Your objective:
Before you write out the listing, remove the pictures; everything else stays exactly as it is.

Excerpted data:
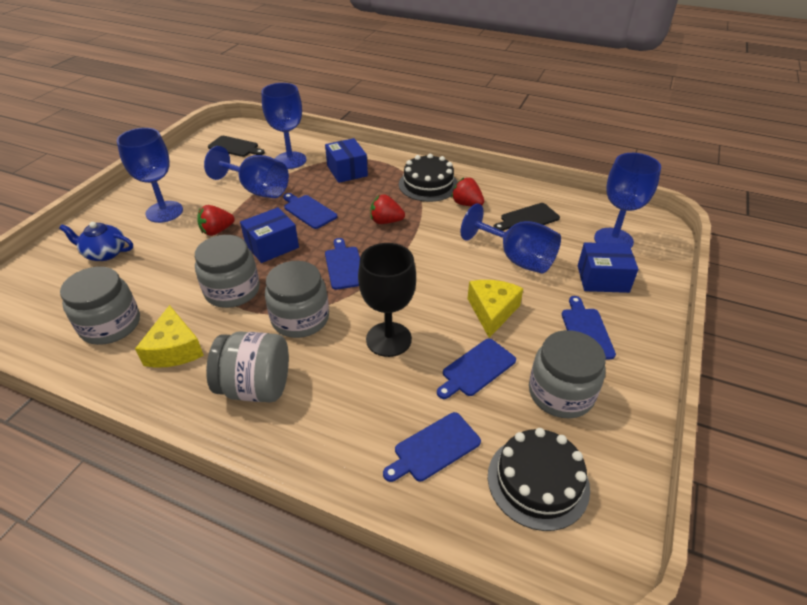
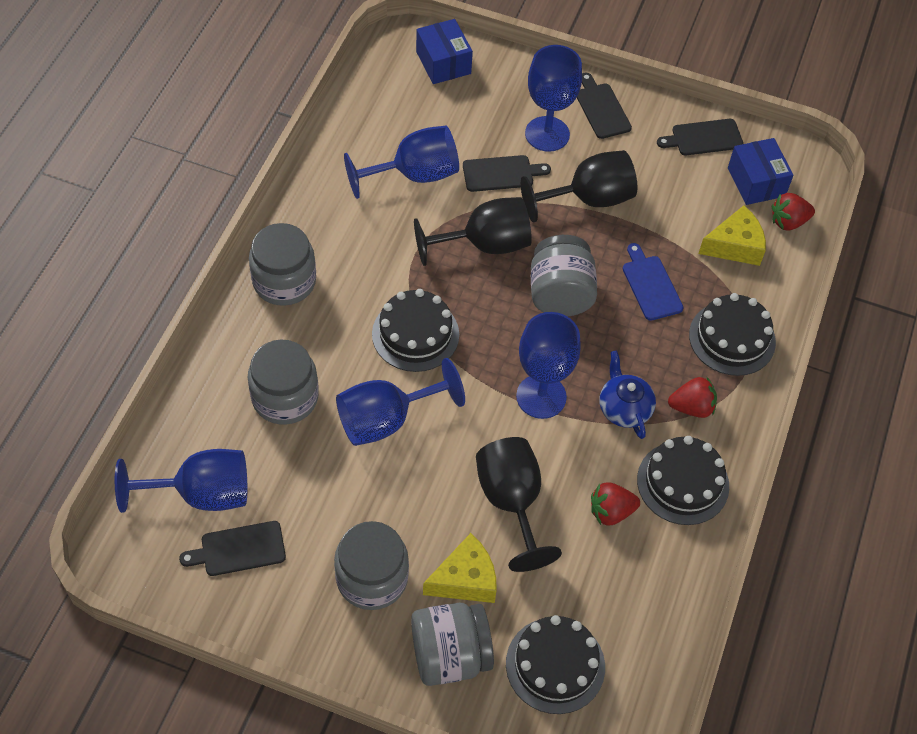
black cake: 2 -> 4
black cutting board: 2 -> 4
black goblet: 1 -> 3
blue box: 3 -> 2
blue cutting board: 5 -> 1

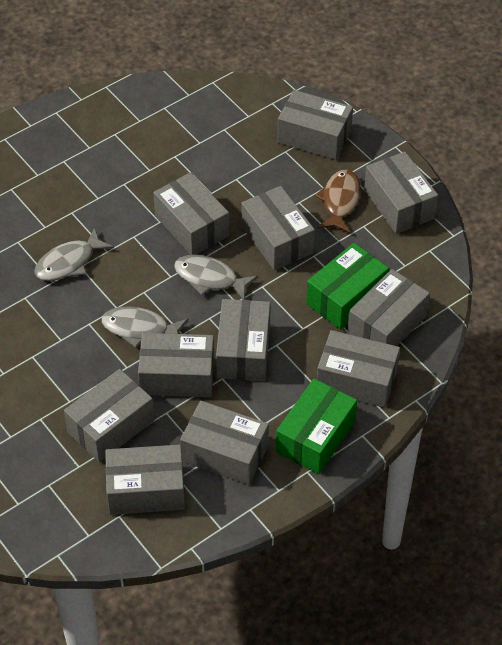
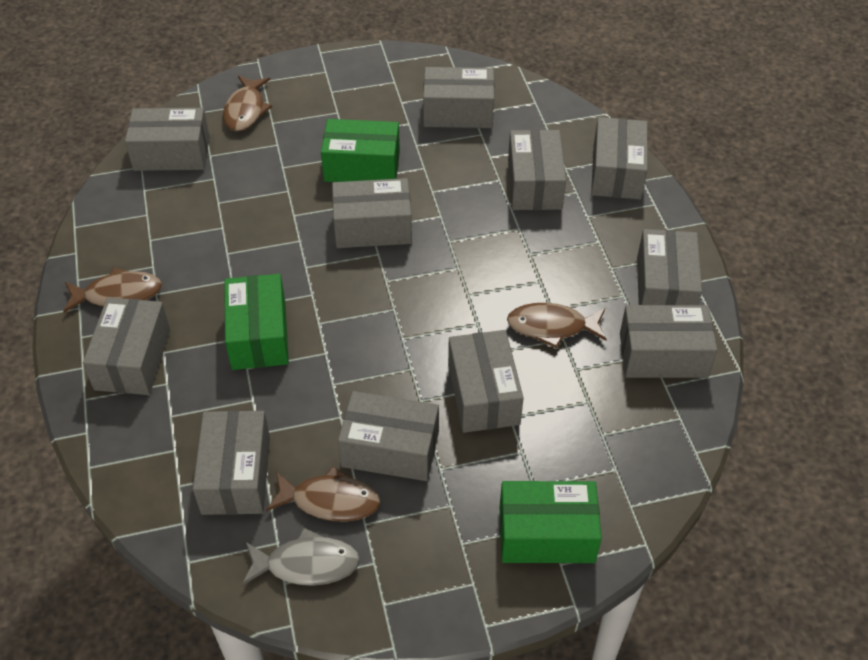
brown fish: 1 -> 4
green box: 2 -> 3
grey fish: 3 -> 1

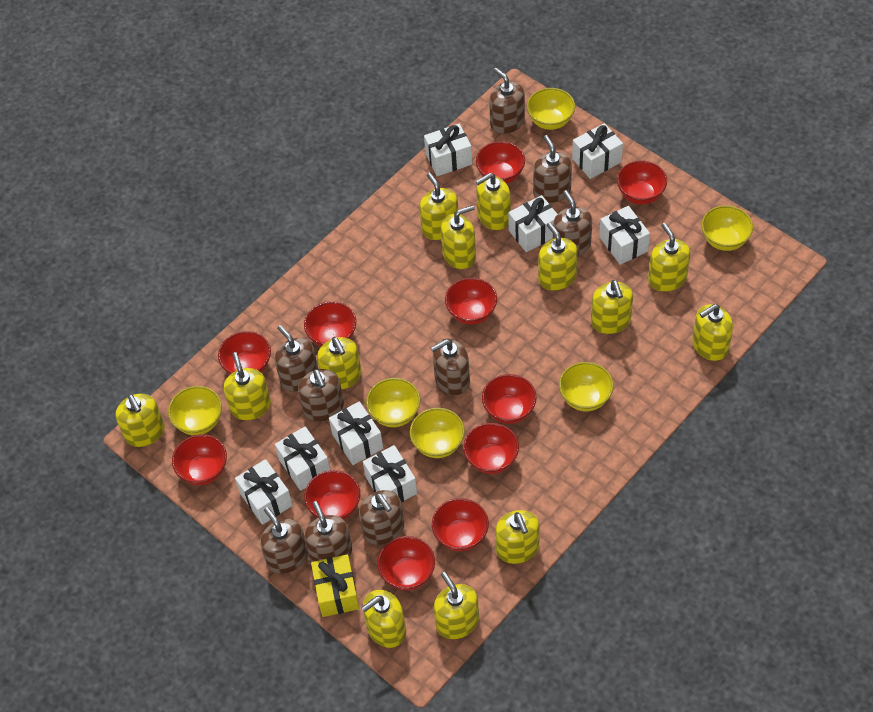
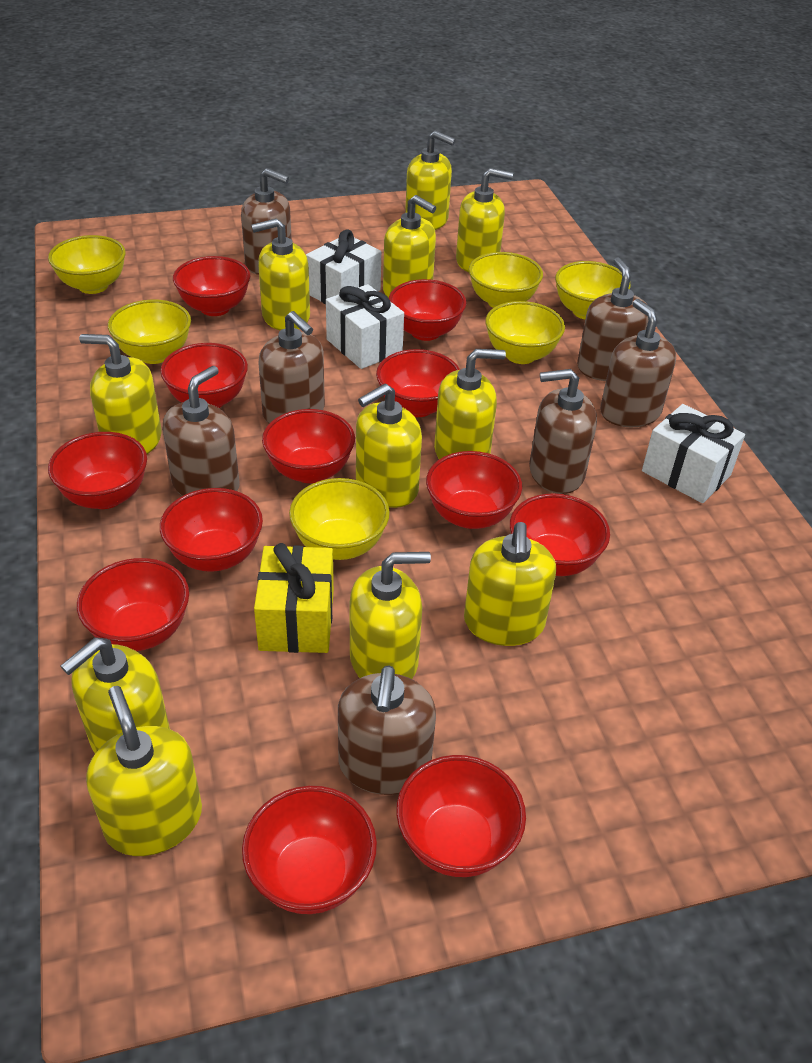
brown soap dispenser: 9 -> 7
red bowl: 11 -> 12
white gift: 8 -> 3
yellow soap dispenser: 13 -> 11

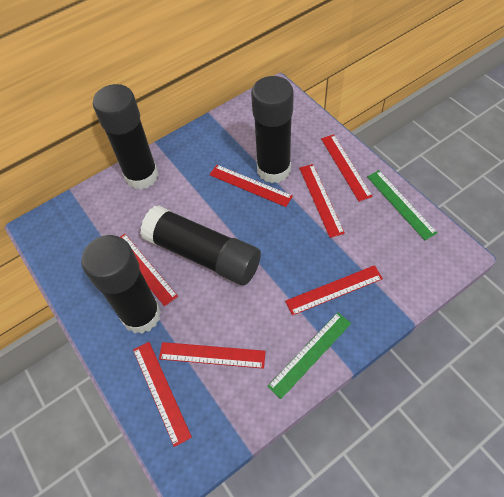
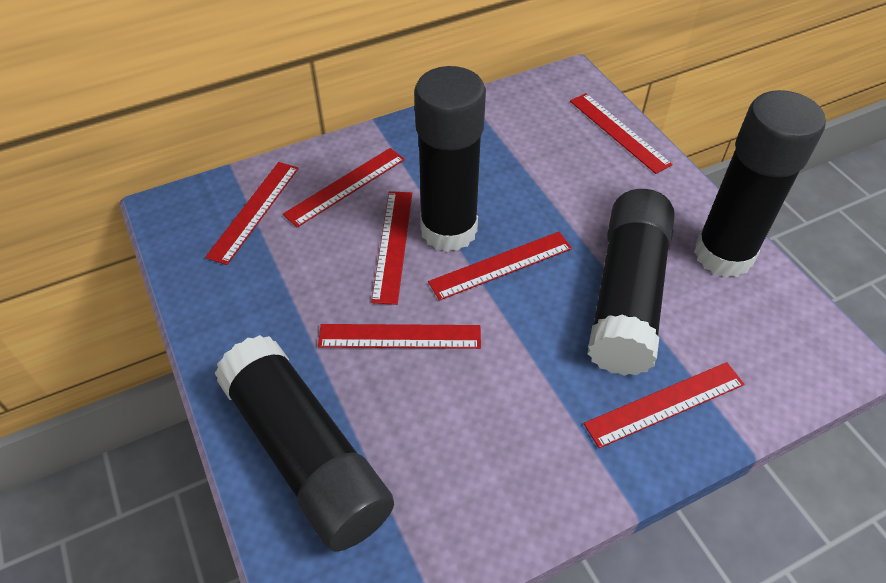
green ruler: 2 -> 0

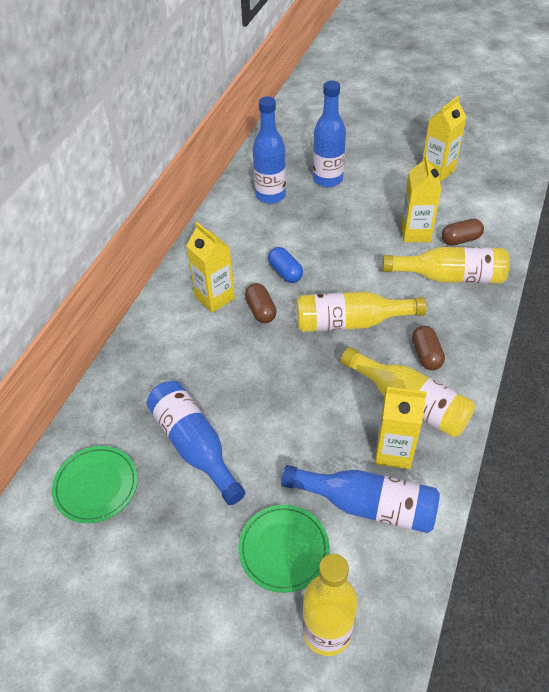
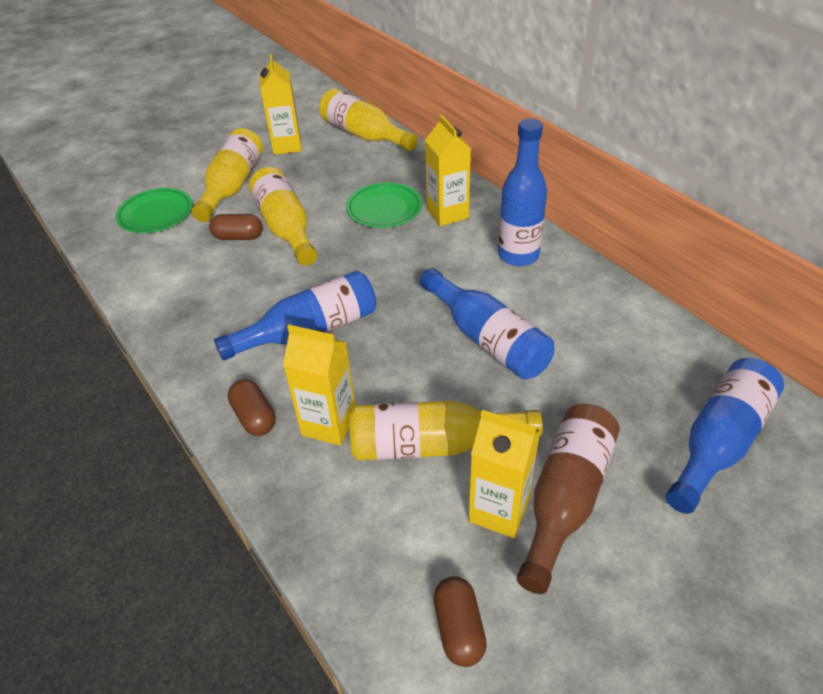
blue capsule: 1 -> 0
brown bottle: 0 -> 1

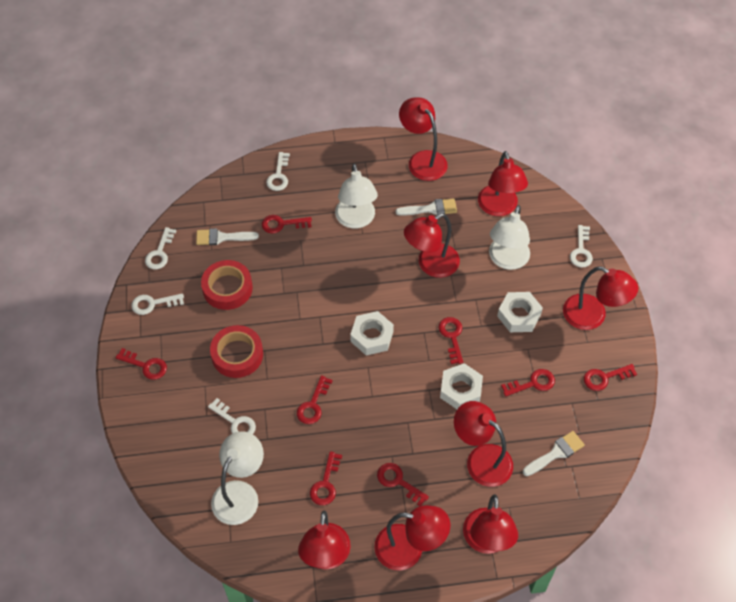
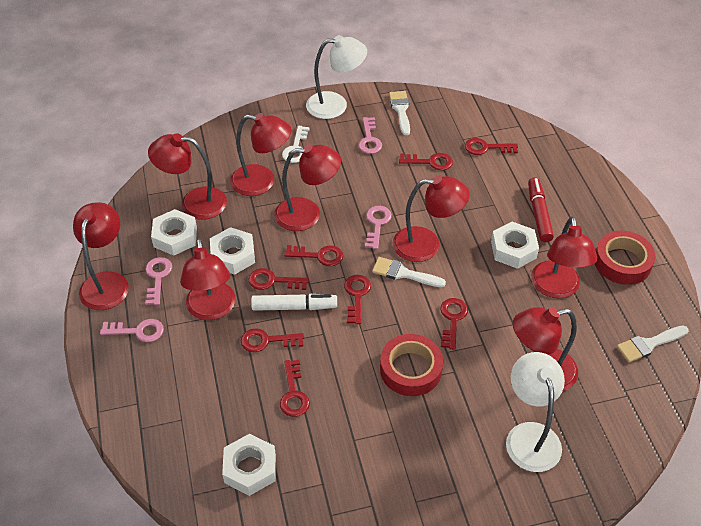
pink key: 0 -> 4
red marker: 0 -> 1
white key: 5 -> 1
white lamp: 3 -> 2
white marker: 0 -> 1
white nut: 3 -> 4

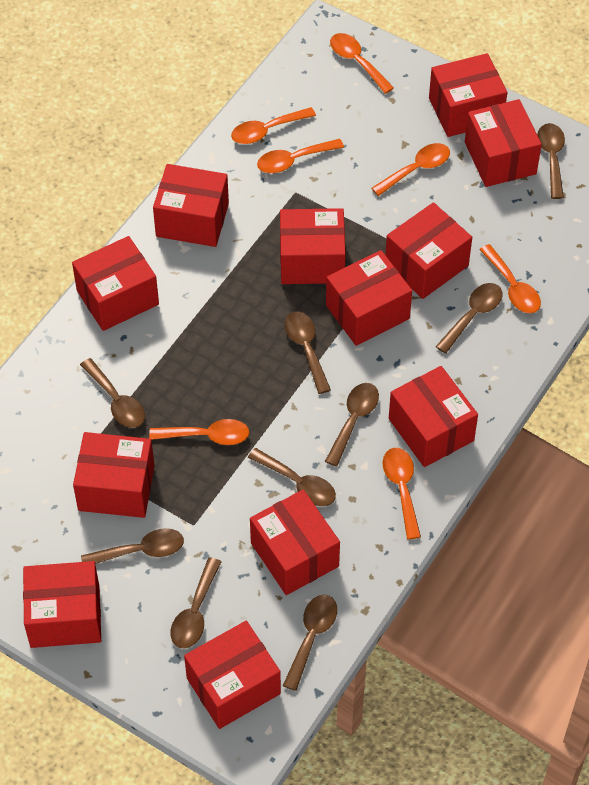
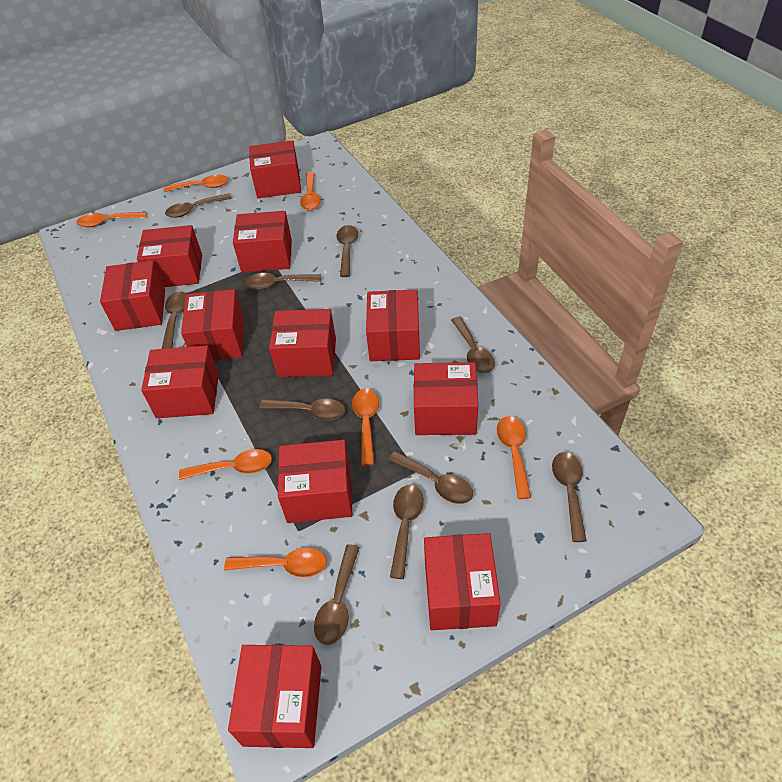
brown spoon: 9 -> 10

Task answer:
black cake: 2 -> 4
black cutting board: 2 -> 4
black goblet: 1 -> 3
blue box: 3 -> 2
blue cutting board: 5 -> 1

brown fish: 1 -> 4
green box: 2 -> 3
grey fish: 3 -> 1

brown soap dispenser: 9 -> 7
red bowl: 11 -> 12
white gift: 8 -> 3
yellow soap dispenser: 13 -> 11

green ruler: 2 -> 0

blue capsule: 1 -> 0
brown bottle: 0 -> 1

pink key: 0 -> 4
red marker: 0 -> 1
white key: 5 -> 1
white lamp: 3 -> 2
white marker: 0 -> 1
white nut: 3 -> 4

brown spoon: 9 -> 10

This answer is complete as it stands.